BEGIN

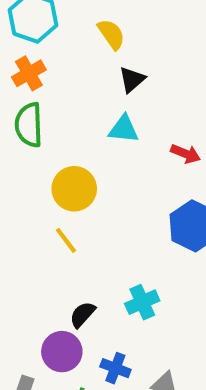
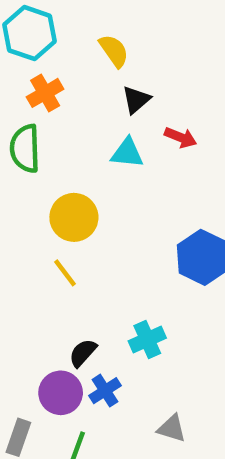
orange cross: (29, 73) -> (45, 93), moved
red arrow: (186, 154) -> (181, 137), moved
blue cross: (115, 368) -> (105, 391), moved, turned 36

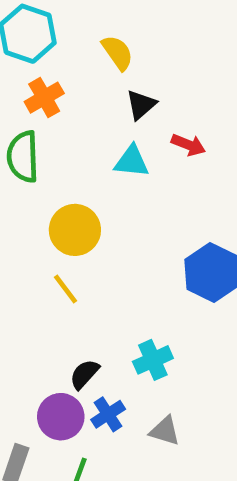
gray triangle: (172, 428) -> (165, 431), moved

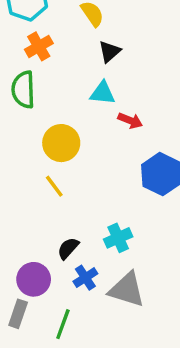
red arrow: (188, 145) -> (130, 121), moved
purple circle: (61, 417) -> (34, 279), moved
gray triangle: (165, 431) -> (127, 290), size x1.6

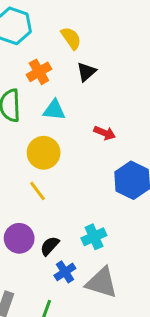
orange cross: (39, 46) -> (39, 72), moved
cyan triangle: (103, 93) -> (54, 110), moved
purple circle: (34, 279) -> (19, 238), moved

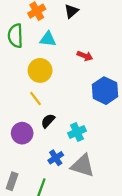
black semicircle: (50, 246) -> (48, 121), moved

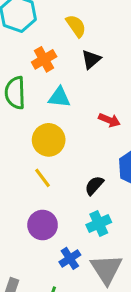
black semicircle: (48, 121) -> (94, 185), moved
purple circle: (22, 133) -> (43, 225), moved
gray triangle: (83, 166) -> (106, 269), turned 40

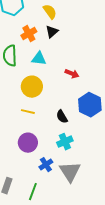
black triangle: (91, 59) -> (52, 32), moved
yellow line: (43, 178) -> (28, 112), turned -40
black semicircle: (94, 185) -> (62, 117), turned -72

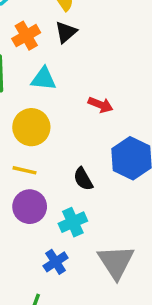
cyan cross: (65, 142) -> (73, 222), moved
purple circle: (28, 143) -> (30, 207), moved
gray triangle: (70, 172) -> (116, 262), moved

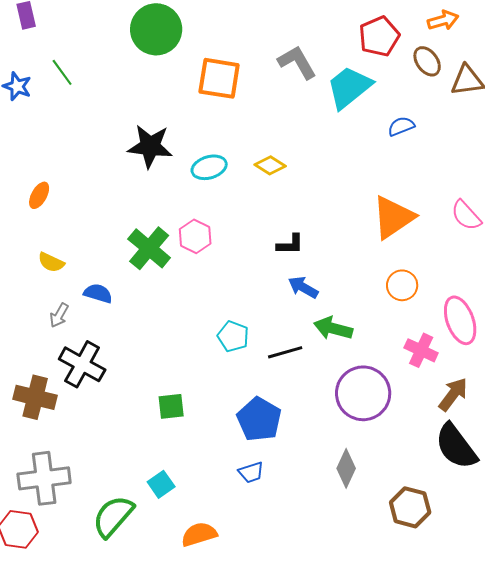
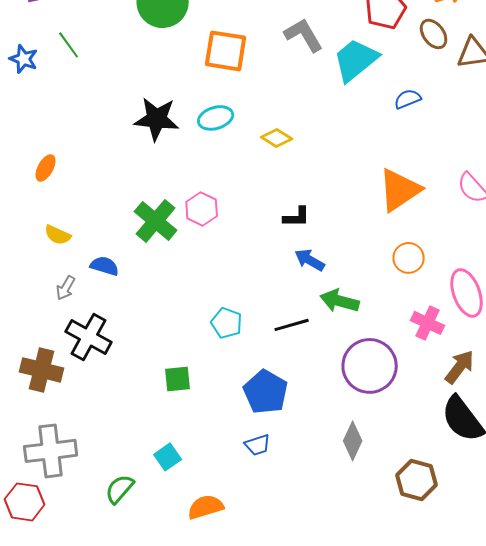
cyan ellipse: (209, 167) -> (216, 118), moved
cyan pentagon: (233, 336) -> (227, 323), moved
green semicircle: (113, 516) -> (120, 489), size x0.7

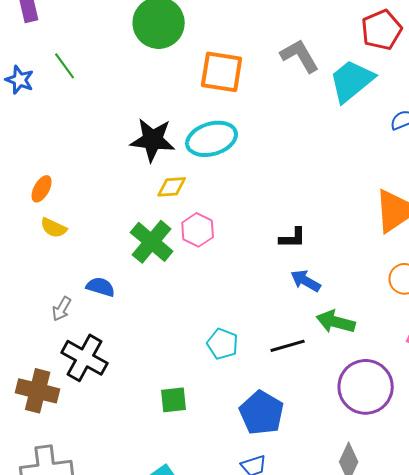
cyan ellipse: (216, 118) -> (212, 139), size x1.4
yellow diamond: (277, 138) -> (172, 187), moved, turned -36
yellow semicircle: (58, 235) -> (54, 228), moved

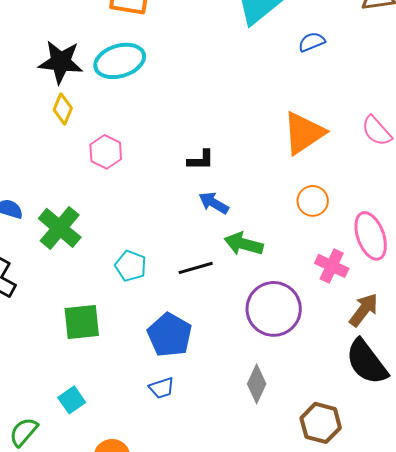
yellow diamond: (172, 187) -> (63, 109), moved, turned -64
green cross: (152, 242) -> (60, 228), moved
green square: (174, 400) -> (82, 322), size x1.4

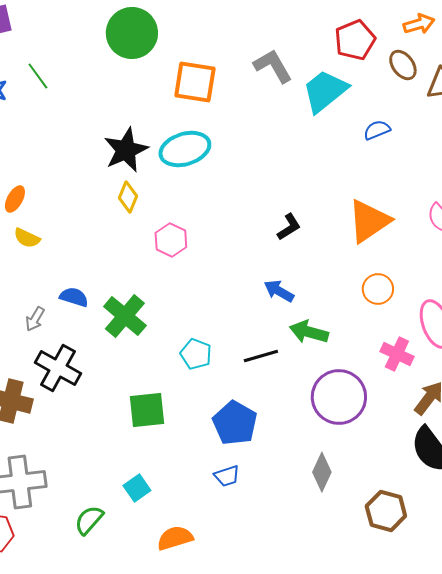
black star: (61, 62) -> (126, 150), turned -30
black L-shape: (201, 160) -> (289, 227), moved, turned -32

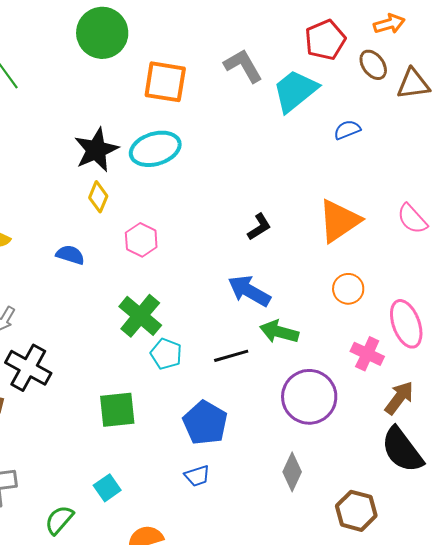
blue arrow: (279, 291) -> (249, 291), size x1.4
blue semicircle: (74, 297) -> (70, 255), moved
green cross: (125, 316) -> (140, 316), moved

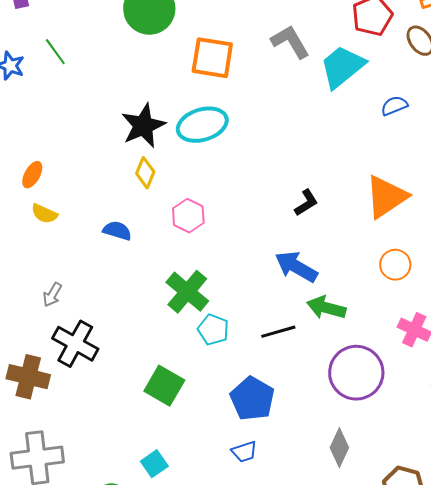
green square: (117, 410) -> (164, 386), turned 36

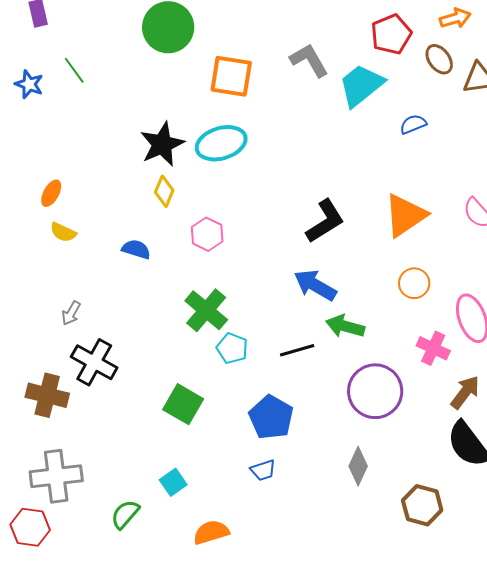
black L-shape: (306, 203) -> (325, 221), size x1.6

END
BEGIN

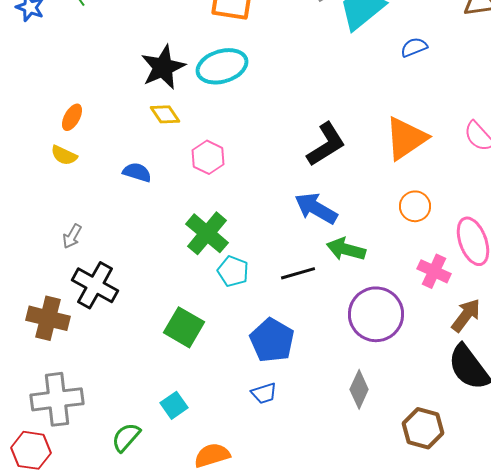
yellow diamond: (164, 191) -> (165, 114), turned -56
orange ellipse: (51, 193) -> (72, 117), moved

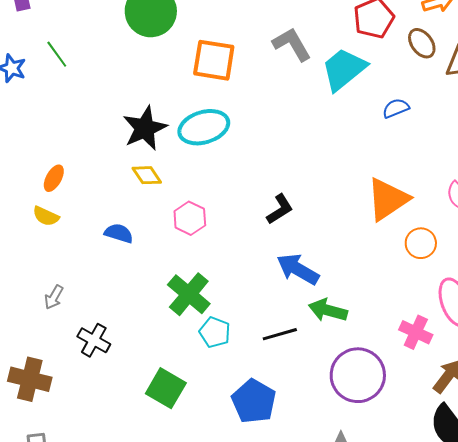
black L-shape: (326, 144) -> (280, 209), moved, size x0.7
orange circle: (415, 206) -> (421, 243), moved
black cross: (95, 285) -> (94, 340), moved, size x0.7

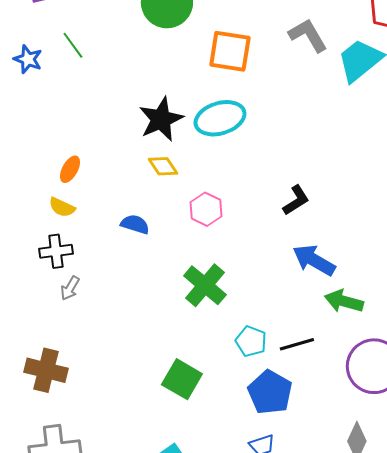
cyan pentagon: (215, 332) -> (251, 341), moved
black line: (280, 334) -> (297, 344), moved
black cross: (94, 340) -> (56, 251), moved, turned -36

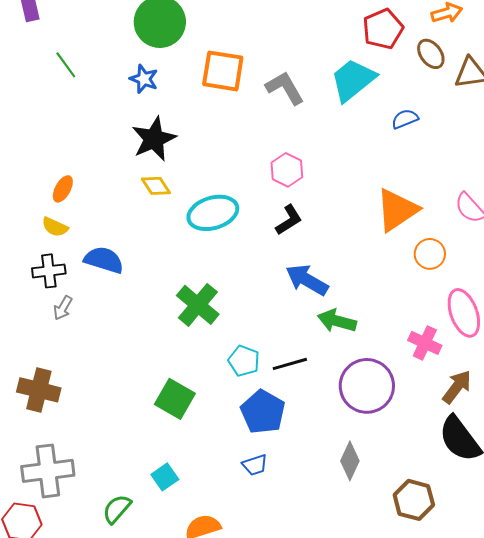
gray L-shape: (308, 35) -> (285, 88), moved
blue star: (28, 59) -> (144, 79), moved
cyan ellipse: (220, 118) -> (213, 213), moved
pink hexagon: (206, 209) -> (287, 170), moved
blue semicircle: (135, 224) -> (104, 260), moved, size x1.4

END

Repeat only the stretch of data above that runs from the line with "black line: (280, 334) -> (297, 344), moved" to the line with "blue semicircle: (135, 224)". Keep both end lines; exclude pictures.

black line: (280, 334) -> (297, 344), moved
black cross: (94, 340) -> (56, 251), moved, turned -36

gray L-shape: (308, 35) -> (285, 88), moved
blue star: (28, 59) -> (144, 79), moved
cyan ellipse: (220, 118) -> (213, 213), moved
pink hexagon: (206, 209) -> (287, 170), moved
blue semicircle: (135, 224) -> (104, 260), moved, size x1.4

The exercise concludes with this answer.